What to produce
Return the lines beginning at the one that contains "yellow stacking toy: 4 -> 3" and continuing to the end of the entries, including both ends, exactly as written and nothing else.

Stored dataset items
····················
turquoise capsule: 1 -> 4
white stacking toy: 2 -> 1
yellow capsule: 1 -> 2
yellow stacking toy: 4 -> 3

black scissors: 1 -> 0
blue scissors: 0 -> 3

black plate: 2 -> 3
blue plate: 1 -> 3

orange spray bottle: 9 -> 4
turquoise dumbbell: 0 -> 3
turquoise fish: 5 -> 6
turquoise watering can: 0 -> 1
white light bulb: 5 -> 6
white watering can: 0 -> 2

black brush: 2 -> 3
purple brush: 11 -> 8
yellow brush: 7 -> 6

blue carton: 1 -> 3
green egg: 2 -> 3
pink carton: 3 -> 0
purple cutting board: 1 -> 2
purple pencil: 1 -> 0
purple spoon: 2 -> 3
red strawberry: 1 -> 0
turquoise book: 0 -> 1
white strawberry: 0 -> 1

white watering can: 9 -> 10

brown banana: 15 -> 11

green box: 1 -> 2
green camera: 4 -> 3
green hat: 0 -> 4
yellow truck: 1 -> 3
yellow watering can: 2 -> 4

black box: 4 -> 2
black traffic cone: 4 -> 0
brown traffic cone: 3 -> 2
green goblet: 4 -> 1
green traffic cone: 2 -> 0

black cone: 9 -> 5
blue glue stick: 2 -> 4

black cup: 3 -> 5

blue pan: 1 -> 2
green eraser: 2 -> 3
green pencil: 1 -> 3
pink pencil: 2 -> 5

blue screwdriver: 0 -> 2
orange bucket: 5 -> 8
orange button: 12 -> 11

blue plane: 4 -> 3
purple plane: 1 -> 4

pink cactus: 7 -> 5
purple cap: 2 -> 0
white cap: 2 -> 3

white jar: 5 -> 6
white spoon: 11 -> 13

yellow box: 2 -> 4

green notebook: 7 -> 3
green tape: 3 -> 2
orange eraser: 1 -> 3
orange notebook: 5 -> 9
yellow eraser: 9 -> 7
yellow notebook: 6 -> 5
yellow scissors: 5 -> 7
····················
Task result
yellow stacking toy: 4 -> 3

black scissors: 1 -> 0
blue scissors: 0 -> 3

black plate: 2 -> 3
blue plate: 1 -> 3

orange spray bottle: 9 -> 4
turquoise dumbbell: 0 -> 3
turquoise fish: 5 -> 6
turquoise watering can: 0 -> 1
white light bulb: 5 -> 6
white watering can: 0 -> 2

black brush: 2 -> 3
purple brush: 11 -> 8
yellow brush: 7 -> 6

blue carton: 1 -> 3
green egg: 2 -> 3
pink carton: 3 -> 0
purple cutting board: 1 -> 2
purple pencil: 1 -> 0
purple spoon: 2 -> 3
red strawberry: 1 -> 0
turquoise book: 0 -> 1
white strawberry: 0 -> 1

white watering can: 9 -> 10

brown banana: 15 -> 11

green box: 1 -> 2
green camera: 4 -> 3
green hat: 0 -> 4
yellow truck: 1 -> 3
yellow watering can: 2 -> 4

black box: 4 -> 2
black traffic cone: 4 -> 0
brown traffic cone: 3 -> 2
green goblet: 4 -> 1
green traffic cone: 2 -> 0

black cone: 9 -> 5
blue glue stick: 2 -> 4

black cup: 3 -> 5

blue pan: 1 -> 2
green eraser: 2 -> 3
green pencil: 1 -> 3
pink pencil: 2 -> 5

blue screwdriver: 0 -> 2
orange bucket: 5 -> 8
orange button: 12 -> 11

blue plane: 4 -> 3
purple plane: 1 -> 4

pink cactus: 7 -> 5
purple cap: 2 -> 0
white cap: 2 -> 3

white jar: 5 -> 6
white spoon: 11 -> 13

yellow box: 2 -> 4

green notebook: 7 -> 3
green tape: 3 -> 2
orange eraser: 1 -> 3
orange notebook: 5 -> 9
yellow eraser: 9 -> 7
yellow notebook: 6 -> 5
yellow scissors: 5 -> 7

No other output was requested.